● EXERCISE REQUIREMENTS: From the listing below, return each line that includes "circle".

● STORED DATA:
####

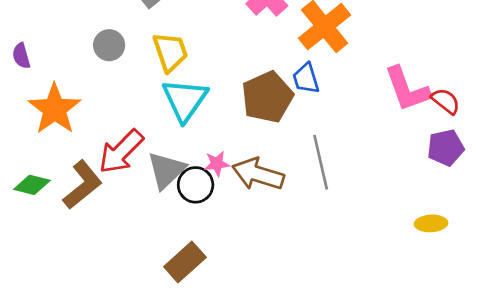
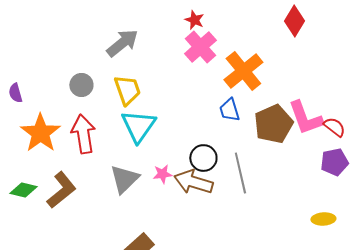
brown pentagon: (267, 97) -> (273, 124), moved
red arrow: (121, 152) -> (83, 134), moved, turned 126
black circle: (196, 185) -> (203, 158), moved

####

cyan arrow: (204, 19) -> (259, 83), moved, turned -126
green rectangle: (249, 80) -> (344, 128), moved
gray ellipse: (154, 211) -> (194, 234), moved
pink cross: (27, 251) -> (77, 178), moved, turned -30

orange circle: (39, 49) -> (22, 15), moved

####

● TASK RESPONSE:
black circle: (196, 185) -> (203, 158), moved
orange circle: (39, 49) -> (22, 15), moved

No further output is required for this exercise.